Exercise brief. Unless a line falls after the one with "black arrow: (36, 92) -> (39, 128), moved", retype it exactly from the records below; leave out all pictures.

Supplied data.
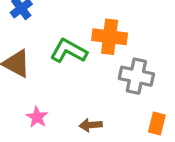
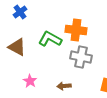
gray cross: (136, 76) -> (81, 57), moved

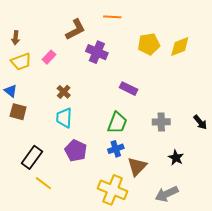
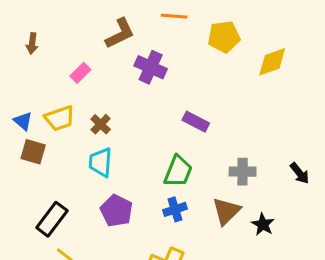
yellow pentagon: (149, 44) -> (224, 37), moved
yellow trapezoid: (21, 62) -> (60, 118), moved
brown triangle: (137, 166) -> (226, 211), moved

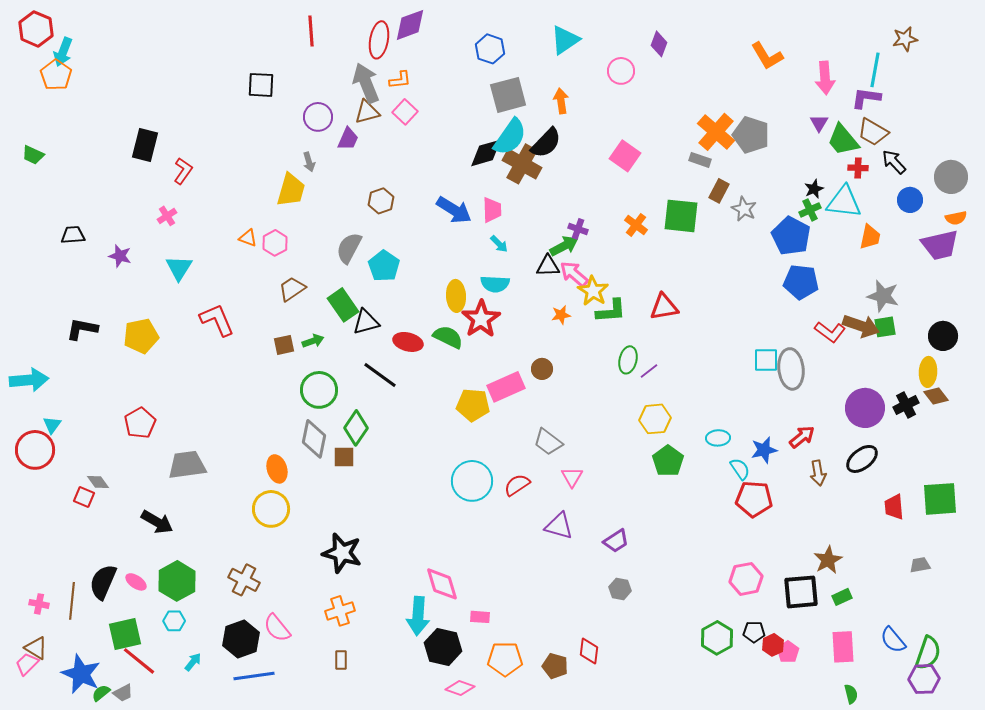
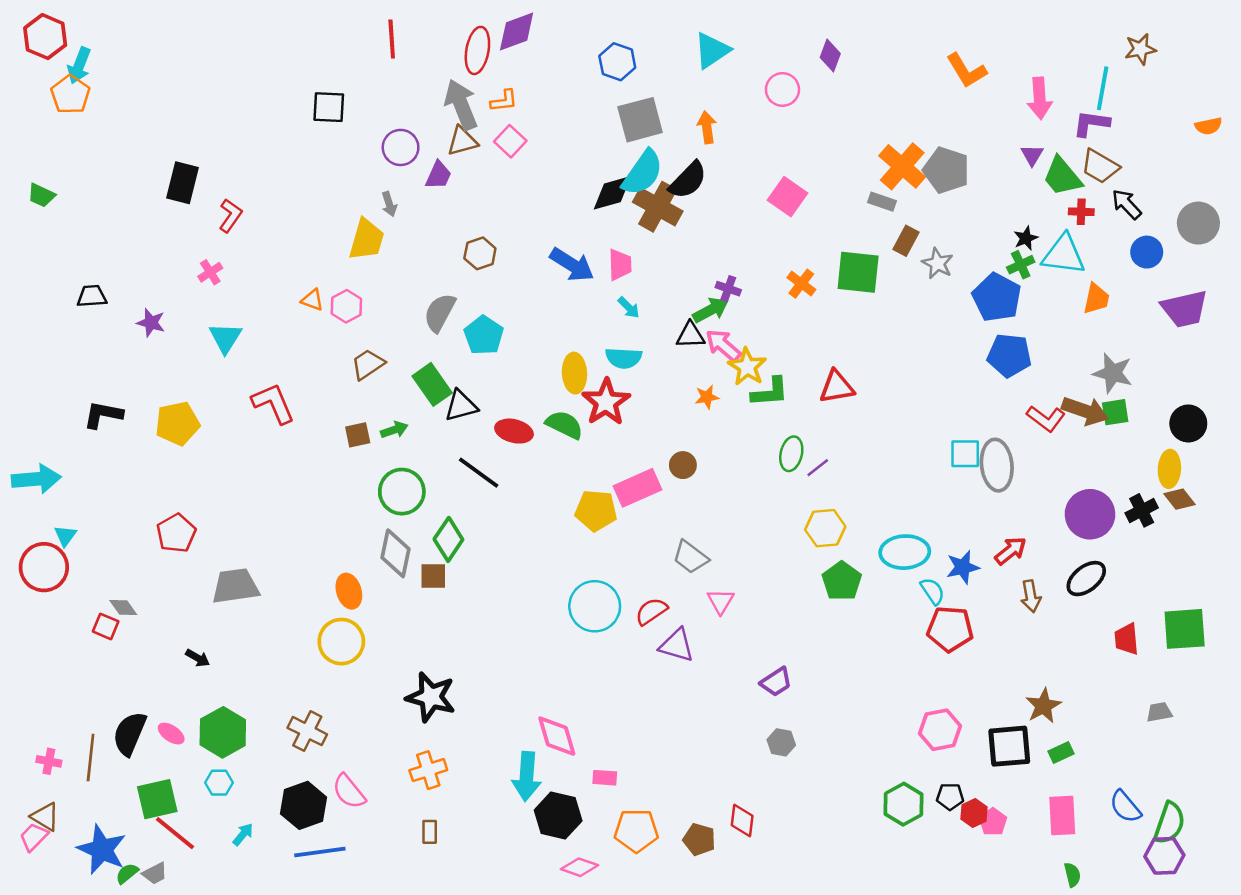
orange semicircle: (956, 218) -> (1208, 126), moved
cyan ellipse: (718, 438) -> (905, 552), size x1.6
black arrow: (157, 522) -> (198, 658), size x0.6
purple triangle: (559, 526) -> (677, 645), moved

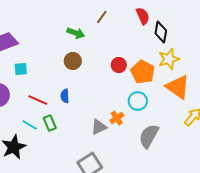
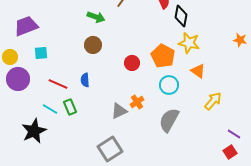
yellow star: (169, 59) -> (189, 43), turned 30
red circle: (119, 65) -> (132, 63), moved
orange triangle: (178, 87) -> (198, 71), size x0.6
cyan circle: (138, 101) -> (169, 85), moved

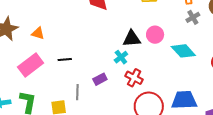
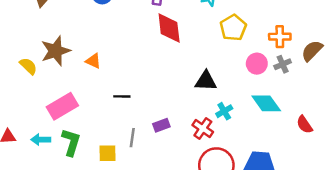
pink circle: (155, 35) -> (257, 64), moved
cyan cross: (121, 57) -> (224, 111), moved
pink rectangle: (31, 65) -> (62, 106), moved

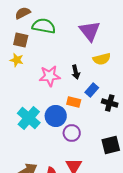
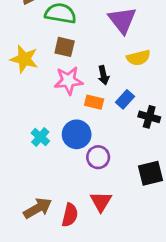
brown square: (21, 40) -> (65, 47), moved
yellow star: (17, 60) -> (24, 59), size x1.5
orange rectangle: (74, 102) -> (94, 102), moved
cyan cross: (29, 118) -> (40, 137), size x0.6

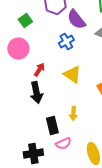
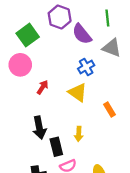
green square: (25, 20) -> (28, 35), size x1.5
blue cross: (66, 42) -> (86, 67), moved
black arrow: (36, 92) -> (39, 128), moved

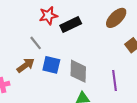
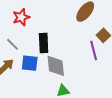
black rectangle: (71, 25) -> (44, 43), moved, turned -60
purple line: (114, 81) -> (94, 50), moved

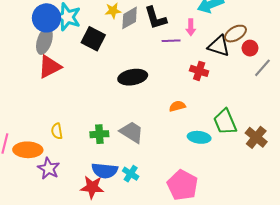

Solved exercise.
gray cross: (136, 76) -> (81, 57), moved

yellow pentagon: (149, 44) -> (224, 37), moved
yellow trapezoid: (21, 62) -> (60, 118), moved
brown triangle: (137, 166) -> (226, 211), moved

orange semicircle: (956, 218) -> (1208, 126), moved
cyan ellipse: (718, 438) -> (905, 552), size x1.6
black arrow: (157, 522) -> (198, 658), size x0.6
purple triangle: (559, 526) -> (677, 645), moved

yellow star: (169, 59) -> (189, 43), turned 30
red circle: (119, 65) -> (132, 63), moved
orange triangle: (178, 87) -> (198, 71), size x0.6
cyan circle: (138, 101) -> (169, 85), moved

pink circle: (155, 35) -> (257, 64), moved
cyan cross: (121, 57) -> (224, 111), moved
pink rectangle: (31, 65) -> (62, 106), moved

brown square: (21, 40) -> (65, 47), moved
yellow star: (17, 60) -> (24, 59), size x1.5
orange rectangle: (74, 102) -> (94, 102), moved
cyan cross: (29, 118) -> (40, 137), size x0.6

green square: (25, 20) -> (28, 35), size x1.5
blue cross: (66, 42) -> (86, 67), moved
black arrow: (36, 92) -> (39, 128), moved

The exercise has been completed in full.